Your assignment
Reproduce the entire listing exactly as written, apart from its pictures.

Source data
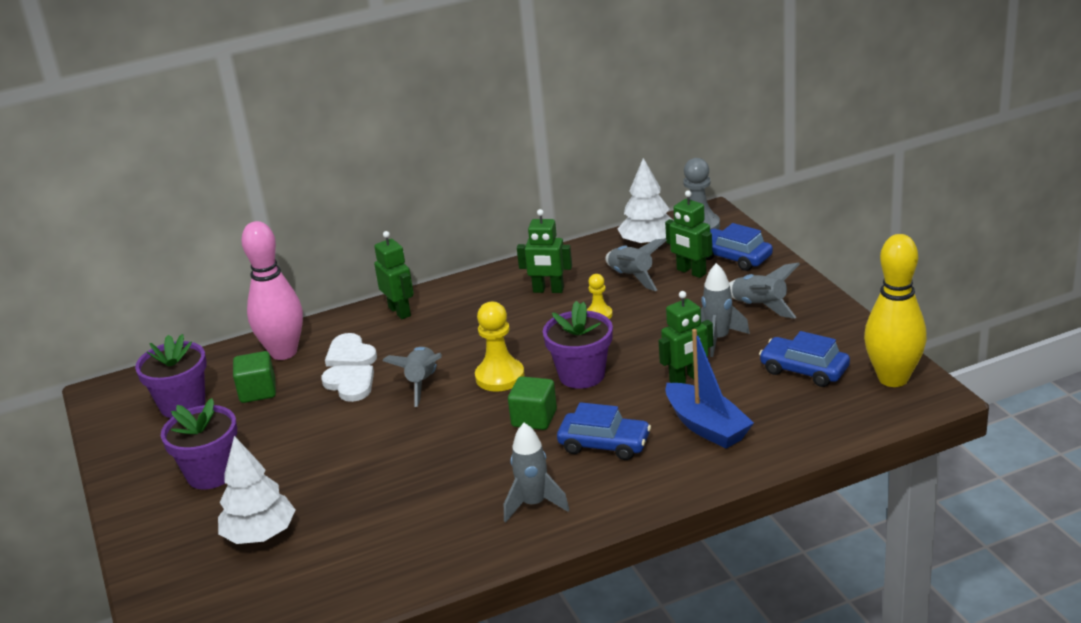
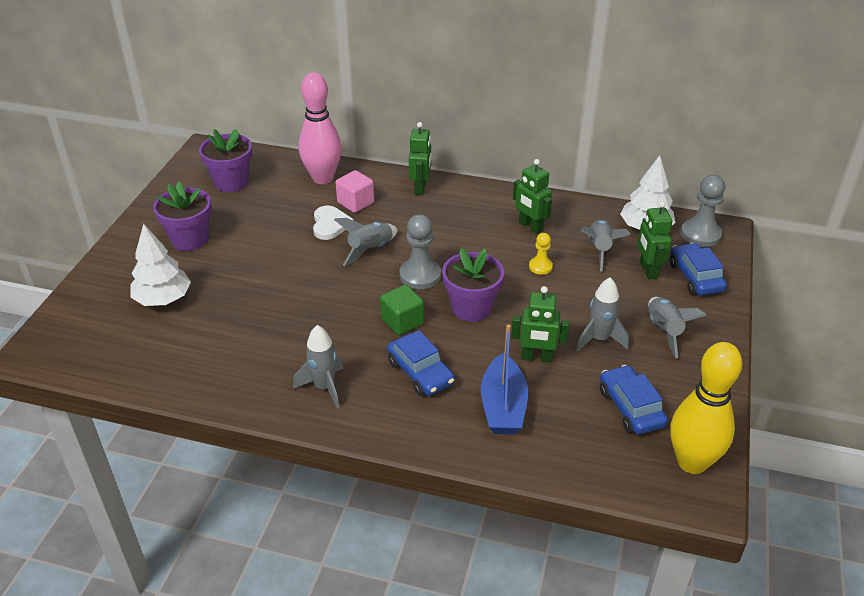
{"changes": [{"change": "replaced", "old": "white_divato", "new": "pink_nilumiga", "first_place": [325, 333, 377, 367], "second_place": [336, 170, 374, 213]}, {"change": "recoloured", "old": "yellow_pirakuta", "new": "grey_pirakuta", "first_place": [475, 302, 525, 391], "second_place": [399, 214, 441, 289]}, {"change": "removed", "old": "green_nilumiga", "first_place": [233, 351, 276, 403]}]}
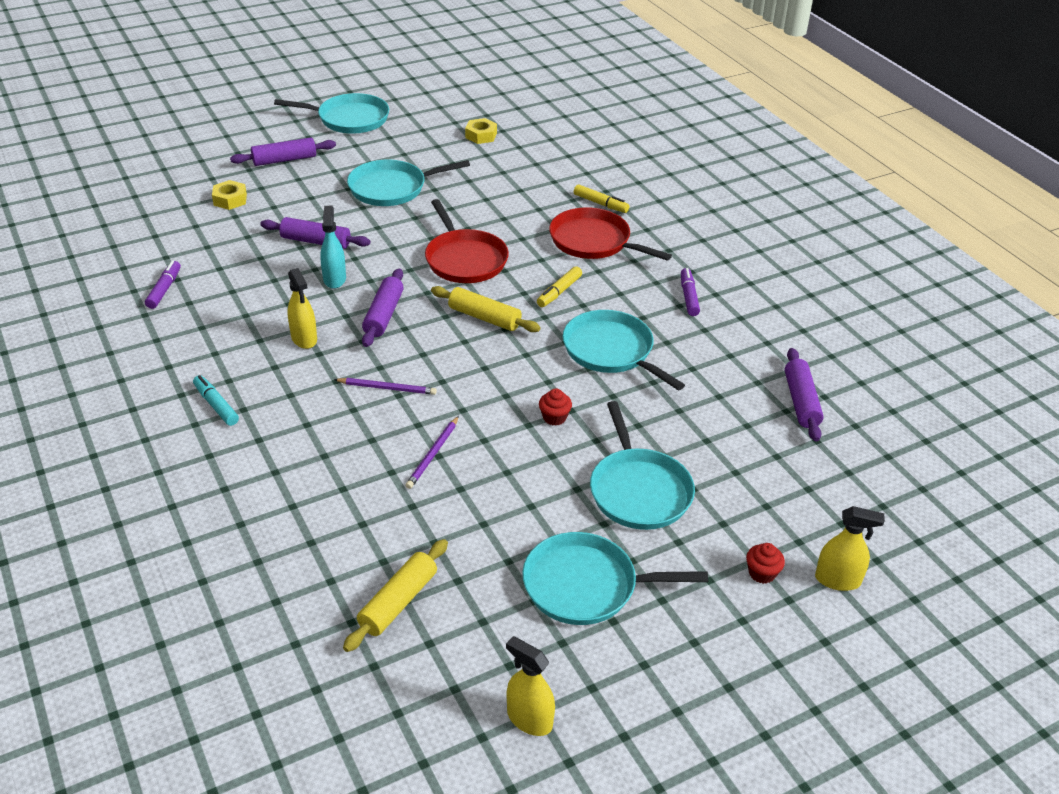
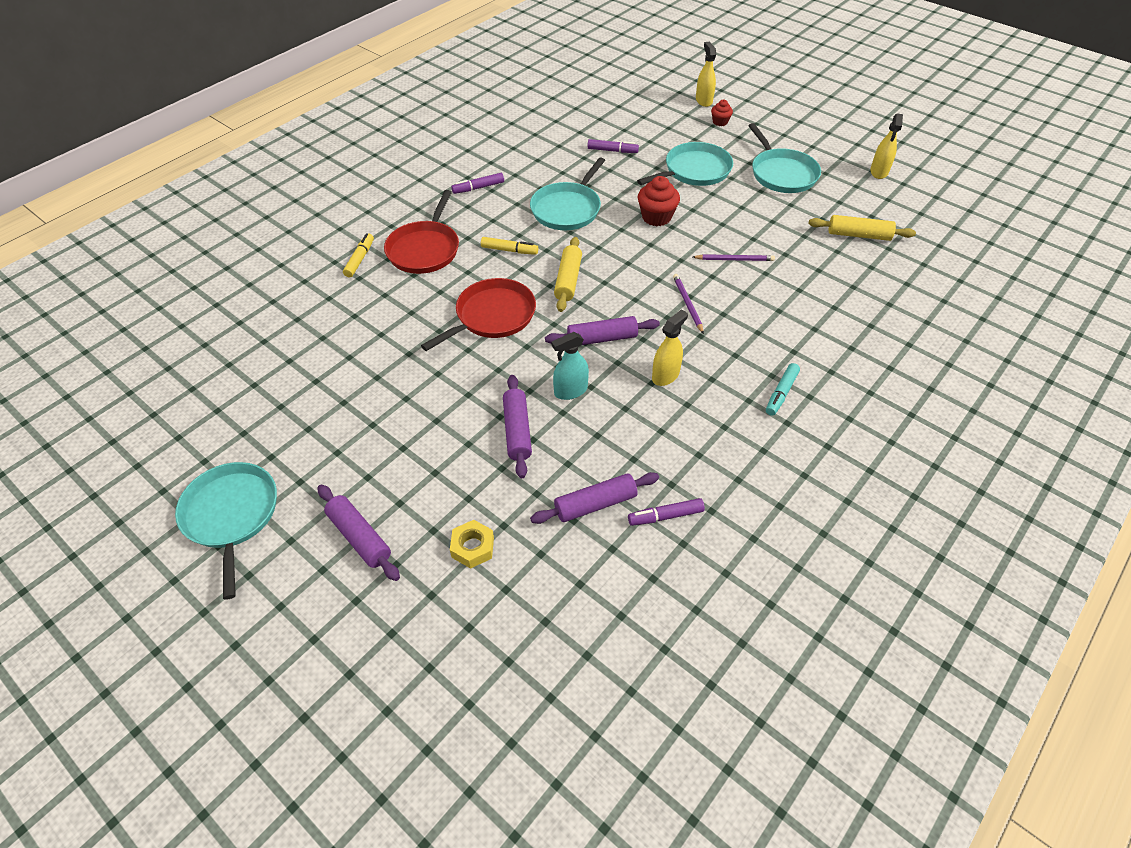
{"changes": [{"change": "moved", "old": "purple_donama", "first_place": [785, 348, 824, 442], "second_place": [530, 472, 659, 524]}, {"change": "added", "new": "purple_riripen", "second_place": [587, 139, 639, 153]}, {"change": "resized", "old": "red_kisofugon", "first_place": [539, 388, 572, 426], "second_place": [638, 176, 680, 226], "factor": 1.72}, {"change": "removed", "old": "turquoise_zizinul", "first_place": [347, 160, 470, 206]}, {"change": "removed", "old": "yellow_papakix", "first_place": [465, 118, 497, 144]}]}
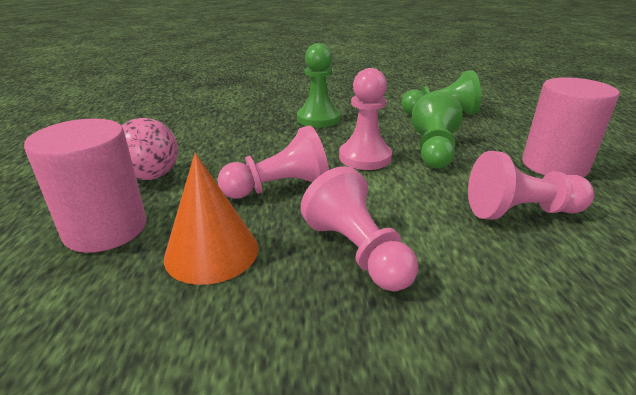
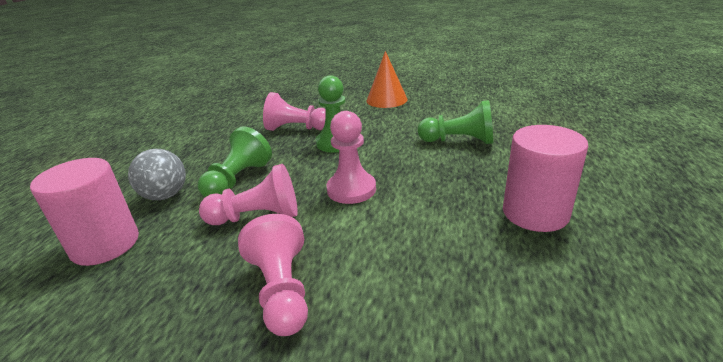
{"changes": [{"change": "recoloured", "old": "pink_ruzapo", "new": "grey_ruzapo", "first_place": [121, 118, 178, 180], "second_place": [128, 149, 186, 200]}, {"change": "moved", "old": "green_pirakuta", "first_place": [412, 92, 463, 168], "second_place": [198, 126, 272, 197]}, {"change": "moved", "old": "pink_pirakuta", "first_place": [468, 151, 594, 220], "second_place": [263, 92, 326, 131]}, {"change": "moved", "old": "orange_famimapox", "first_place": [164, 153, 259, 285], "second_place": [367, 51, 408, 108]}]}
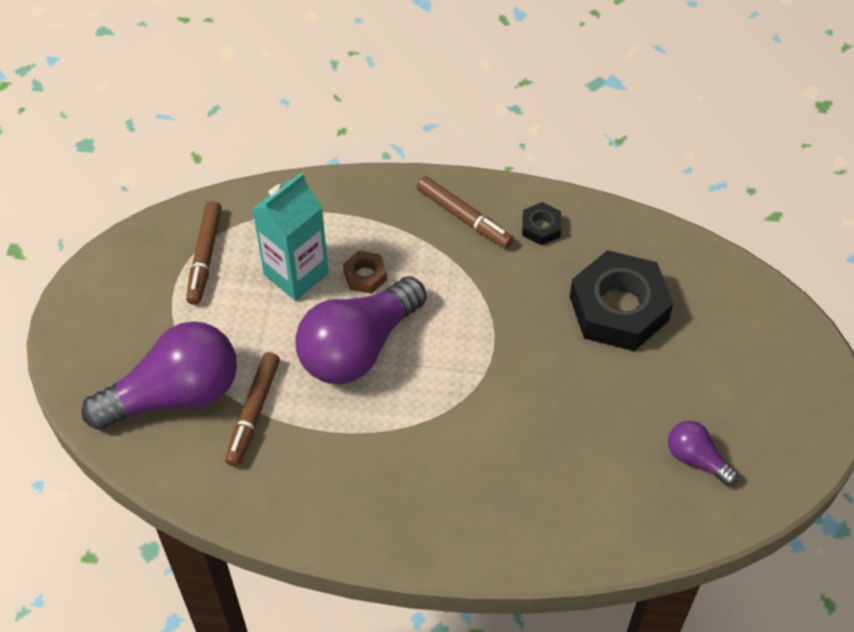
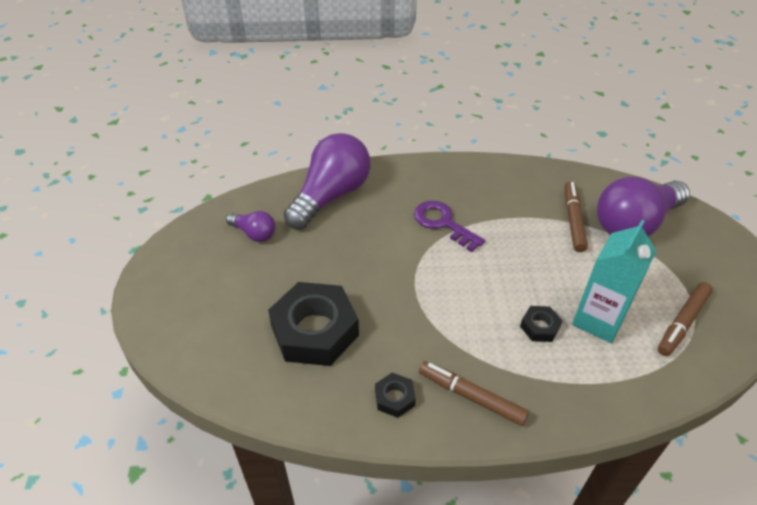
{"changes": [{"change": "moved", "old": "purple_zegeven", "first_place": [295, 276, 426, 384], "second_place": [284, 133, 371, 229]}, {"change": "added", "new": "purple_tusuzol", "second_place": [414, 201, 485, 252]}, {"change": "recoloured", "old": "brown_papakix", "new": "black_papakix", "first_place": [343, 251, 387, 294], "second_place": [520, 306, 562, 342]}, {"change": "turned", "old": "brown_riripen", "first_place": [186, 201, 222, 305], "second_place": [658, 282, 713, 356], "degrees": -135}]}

Response to this exercise
{"changes": [{"change": "replaced", "old": "white_divato", "new": "pink_nilumiga", "first_place": [325, 333, 377, 367], "second_place": [336, 170, 374, 213]}, {"change": "recoloured", "old": "yellow_pirakuta", "new": "grey_pirakuta", "first_place": [475, 302, 525, 391], "second_place": [399, 214, 441, 289]}, {"change": "removed", "old": "green_nilumiga", "first_place": [233, 351, 276, 403]}]}
{"changes": [{"change": "moved", "old": "purple_donama", "first_place": [785, 348, 824, 442], "second_place": [530, 472, 659, 524]}, {"change": "added", "new": "purple_riripen", "second_place": [587, 139, 639, 153]}, {"change": "resized", "old": "red_kisofugon", "first_place": [539, 388, 572, 426], "second_place": [638, 176, 680, 226], "factor": 1.72}, {"change": "removed", "old": "turquoise_zizinul", "first_place": [347, 160, 470, 206]}, {"change": "removed", "old": "yellow_papakix", "first_place": [465, 118, 497, 144]}]}
{"changes": [{"change": "recoloured", "old": "pink_ruzapo", "new": "grey_ruzapo", "first_place": [121, 118, 178, 180], "second_place": [128, 149, 186, 200]}, {"change": "moved", "old": "green_pirakuta", "first_place": [412, 92, 463, 168], "second_place": [198, 126, 272, 197]}, {"change": "moved", "old": "pink_pirakuta", "first_place": [468, 151, 594, 220], "second_place": [263, 92, 326, 131]}, {"change": "moved", "old": "orange_famimapox", "first_place": [164, 153, 259, 285], "second_place": [367, 51, 408, 108]}]}
{"changes": [{"change": "moved", "old": "purple_zegeven", "first_place": [295, 276, 426, 384], "second_place": [284, 133, 371, 229]}, {"change": "added", "new": "purple_tusuzol", "second_place": [414, 201, 485, 252]}, {"change": "recoloured", "old": "brown_papakix", "new": "black_papakix", "first_place": [343, 251, 387, 294], "second_place": [520, 306, 562, 342]}, {"change": "turned", "old": "brown_riripen", "first_place": [186, 201, 222, 305], "second_place": [658, 282, 713, 356], "degrees": -135}]}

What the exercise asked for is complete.